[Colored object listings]
* * * *

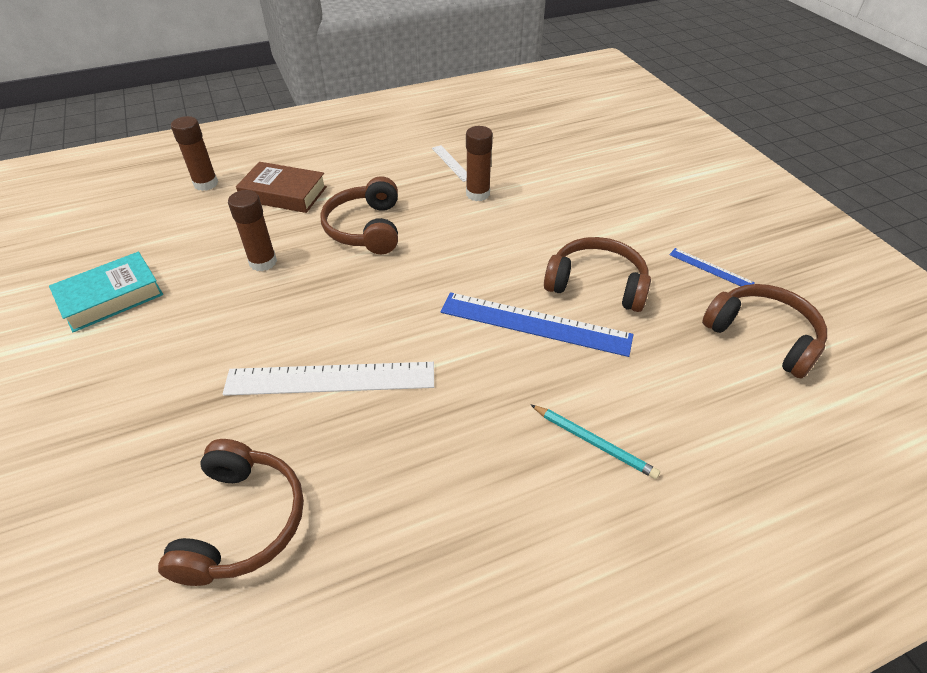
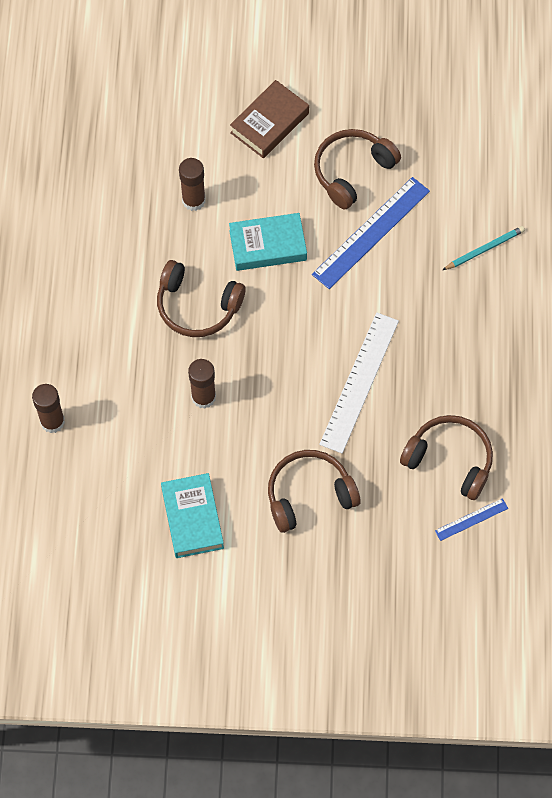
camera: 65 degrees left, 20 degrees up
(284, 193) = (107, 357): brown book -> brown book (269, 123)
(451, 163) = (132, 201): white ruler -> none
(463, 252) = (268, 245): none -> turquoise book
(710, 268) = (374, 86): blue ruler -> blue ruler (471, 519)
(763, 336) = (452, 100): brown headphones -> brown headphones (309, 494)

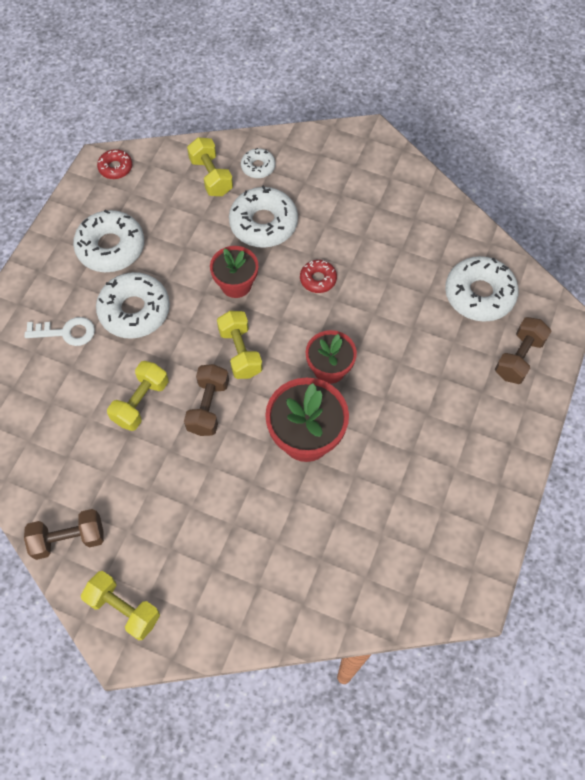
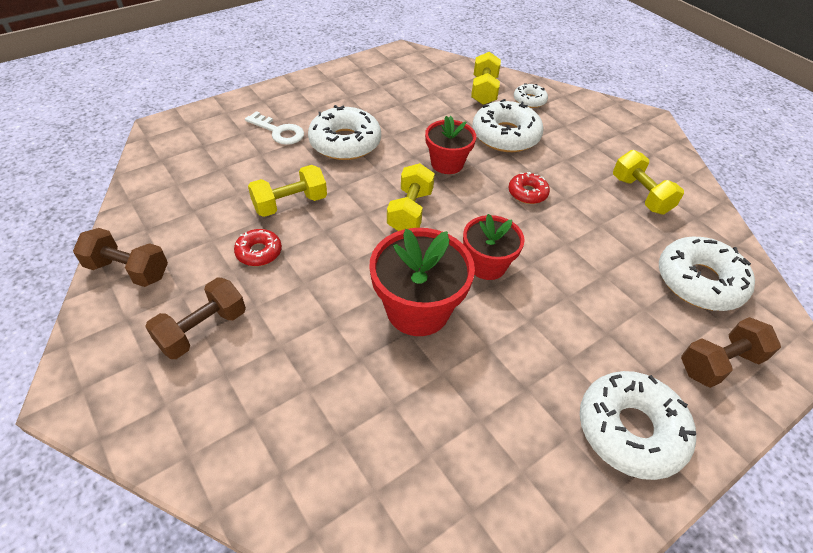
camera: 30 degrees right, 15 degrees down
(111, 247) = (364, 98): white donut -> white donut (630, 430)
(115, 168) = (411, 58): red donut -> red donut (259, 252)
(124, 608) = (109, 358): yellow dumbbell -> yellow dumbbell (640, 195)
(208, 407) = (345, 236): brown dumbbell -> brown dumbbell (203, 329)

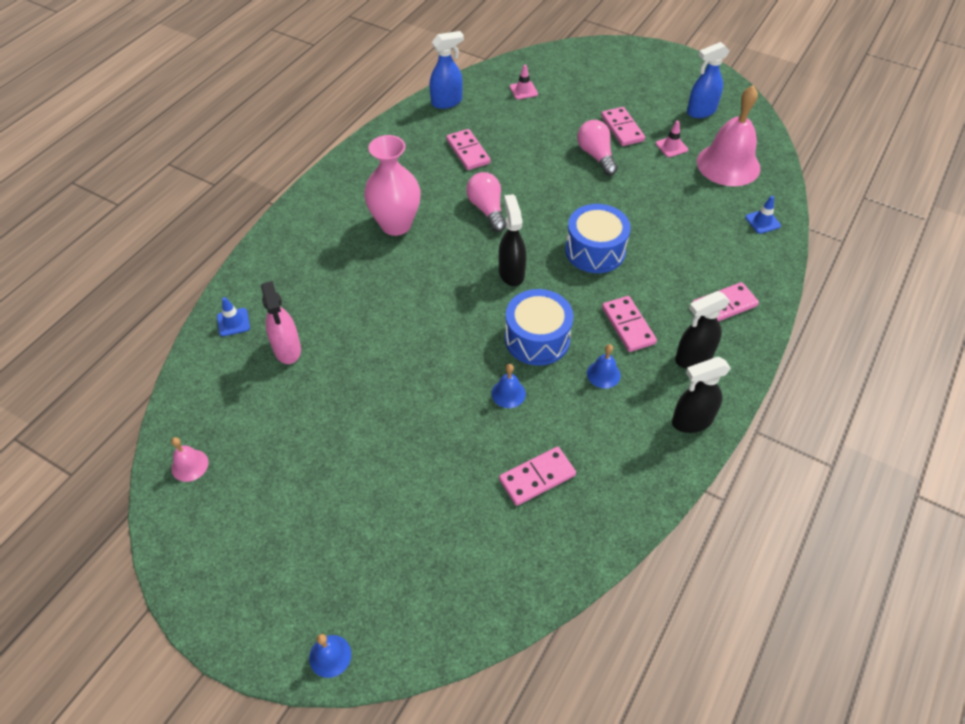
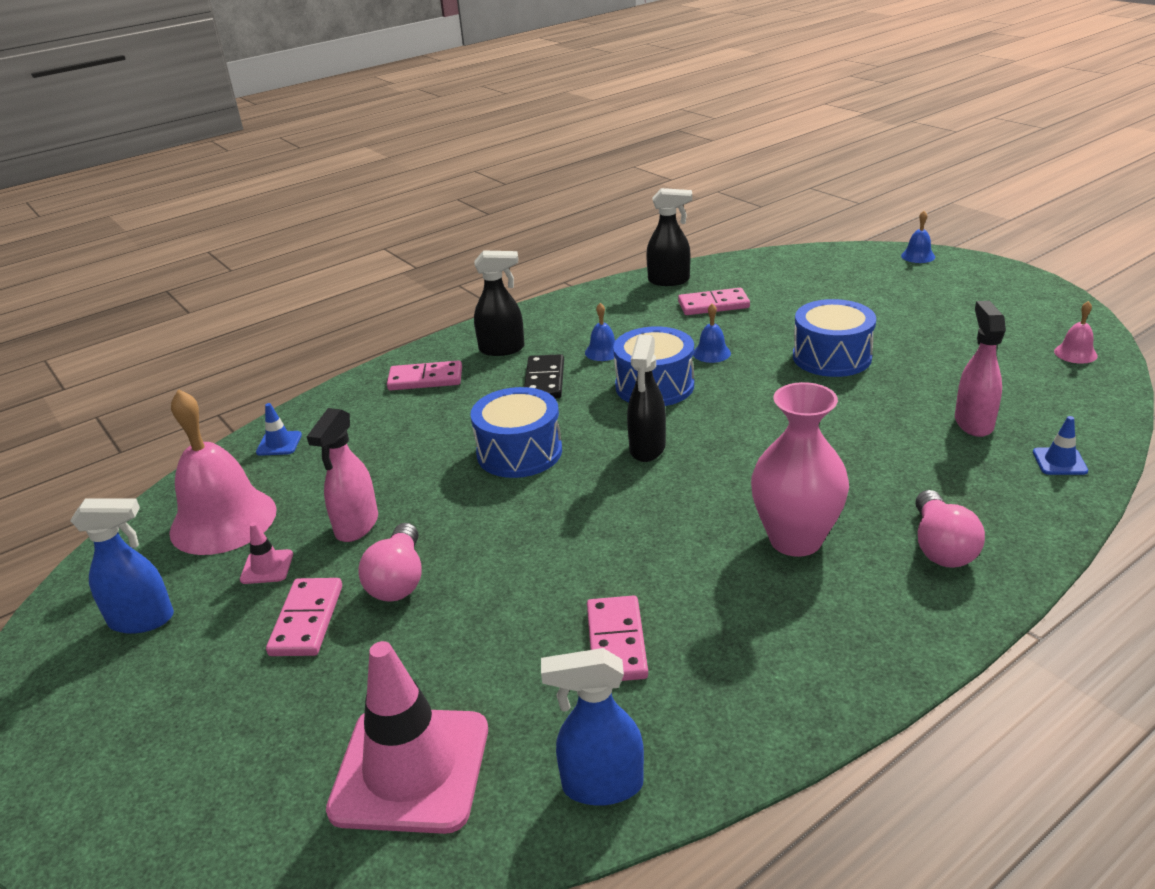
camera: 155 degrees left, 20 degrees down
(403, 411) = (831, 357): none -> blue drum
(487, 209) = (636, 532): pink light bulb -> pink light bulb (941, 547)
(523, 90) = (410, 769): pink traffic cone -> pink traffic cone, size x2.39
(628, 325) = (544, 380): pink domino -> black domino
(648, 178) = (356, 526): none -> pink spray bottle
(691, 421) = (547, 315): black spray bottle -> black spray bottle (669, 281)

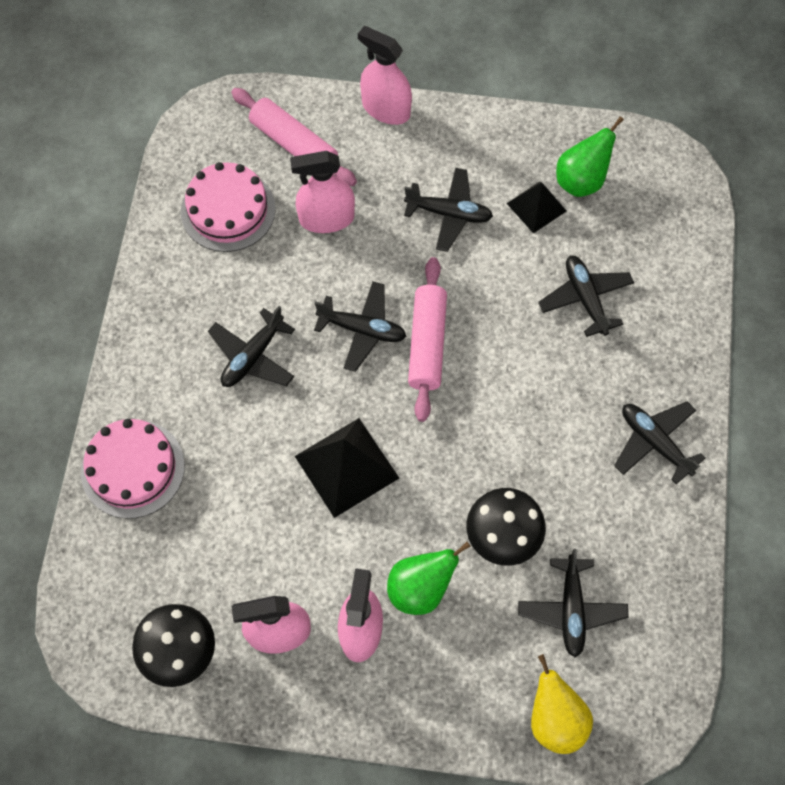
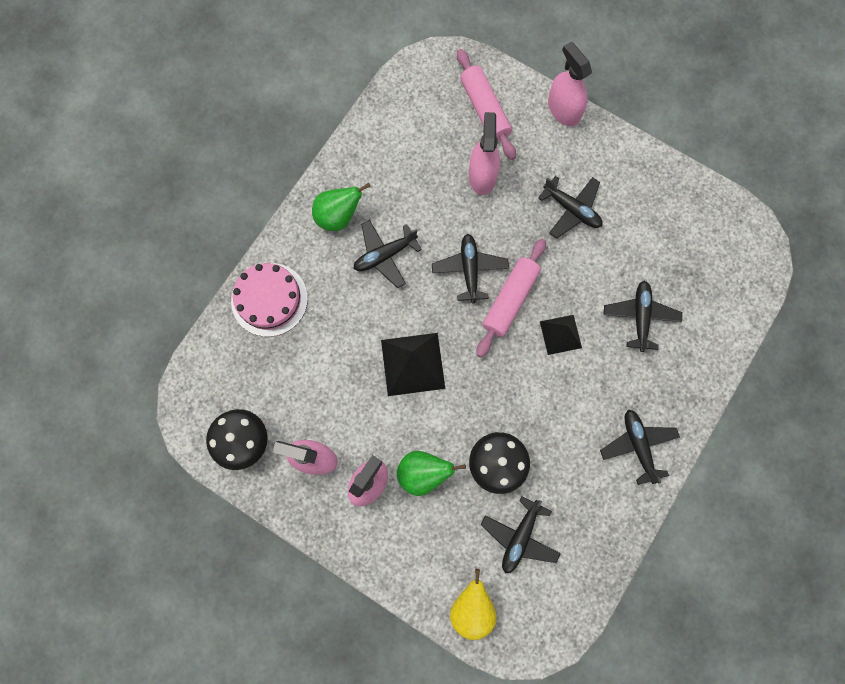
camera: 25 degrees right, 10 degrees up
(228, 210) = (416, 139): pink cake -> none
(326, 218) = (482, 176): pink spray bottle -> pink spray bottle turned 75 degrees clockwise
(362, 330) = (469, 269): black plane -> black plane turned 135 degrees counterclockwise
(536, 207) = (638, 232): black pyramid -> black pyramid (560, 334)
(581, 180) = (681, 226): green pear -> green pear (338, 216)

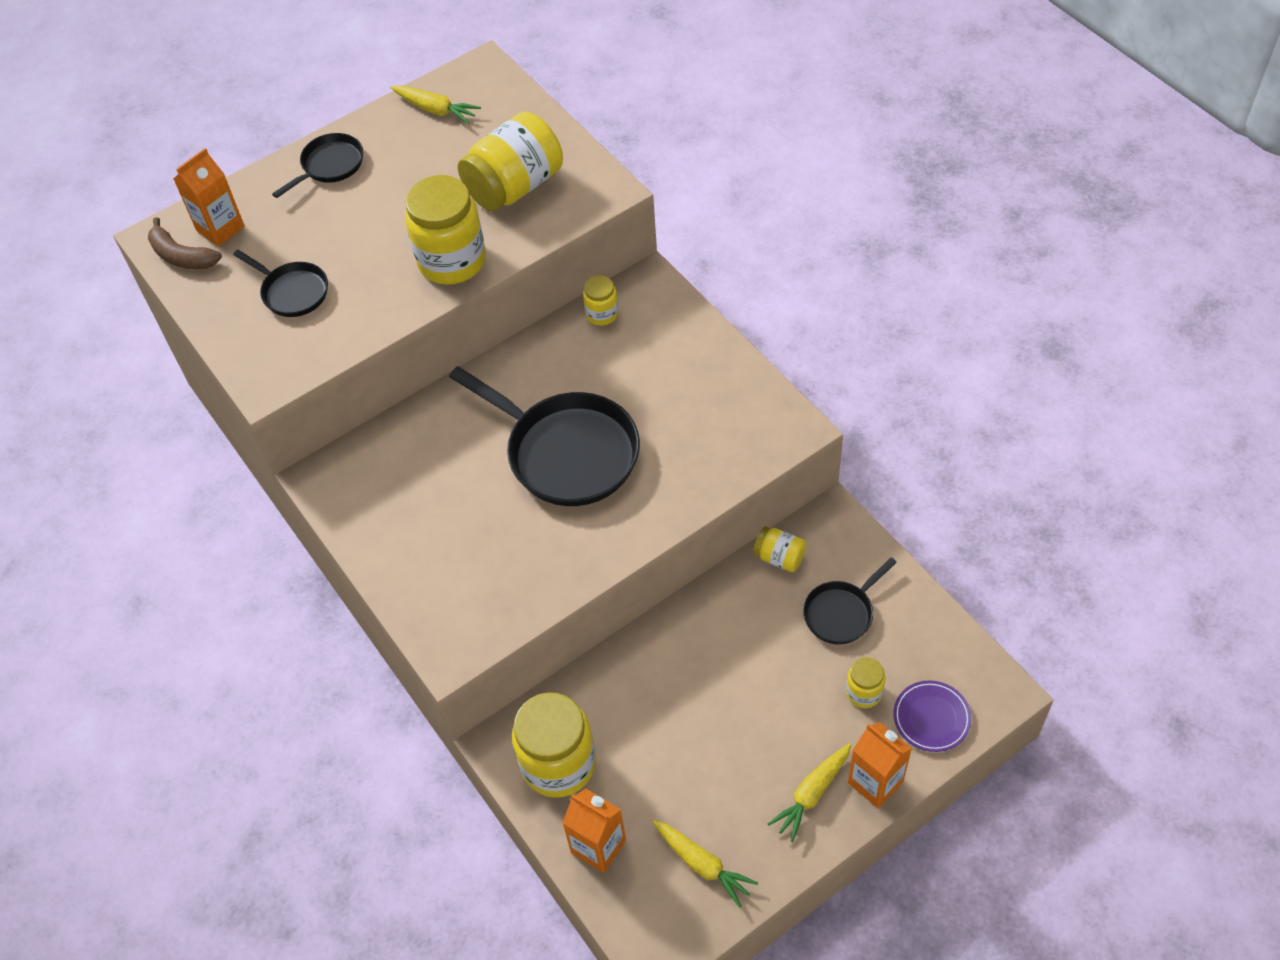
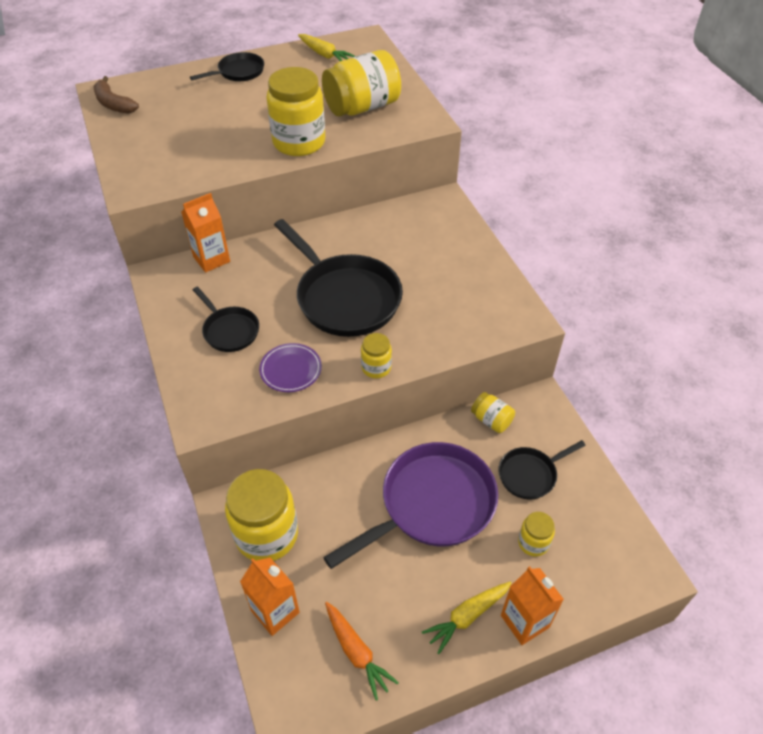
camera: 10 degrees right, 5 degrees down
(220, 228) = (147, 93): orange carton -> orange carton (211, 259)
(292, 292) = (178, 139): black pan -> black pan (229, 330)
(602, 314) = (403, 213): yellow jar -> yellow jar (376, 367)
(703, 864) = (357, 652): yellow carrot -> orange carrot
(737, 679) = (431, 505): none -> purple pan
(931, 718) = (586, 579): purple plate -> purple plate (290, 370)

* * * *

▶ **EXERCISE PROMPT**: Write out, exactly and with no pictures, the lines of the data from the first through the line containing "(648, 178) = (356, 526): none".

▶ **COMPLETED TASK**:
camera: 65 degrees left, 20 degrees up
(284, 193) = (107, 357): brown book -> brown book (269, 123)
(451, 163) = (132, 201): white ruler -> none
(463, 252) = (268, 245): none -> turquoise book
(710, 268) = (374, 86): blue ruler -> blue ruler (471, 519)
(763, 336) = (452, 100): brown headphones -> brown headphones (309, 494)

camera: 30 degrees right, 15 degrees down
(111, 247) = (364, 98): white donut -> white donut (630, 430)
(115, 168) = (411, 58): red donut -> red donut (259, 252)
(124, 608) = (109, 358): yellow dumbbell -> yellow dumbbell (640, 195)
(208, 407) = (345, 236): brown dumbbell -> brown dumbbell (203, 329)

camera: 155 degrees left, 20 degrees down
(403, 411) = (831, 357): none -> blue drum
(487, 209) = (636, 532): pink light bulb -> pink light bulb (941, 547)
(523, 90) = (410, 769): pink traffic cone -> pink traffic cone, size x2.39
(628, 325) = (544, 380): pink domino -> black domino
(648, 178) = (356, 526): none -> pink spray bottle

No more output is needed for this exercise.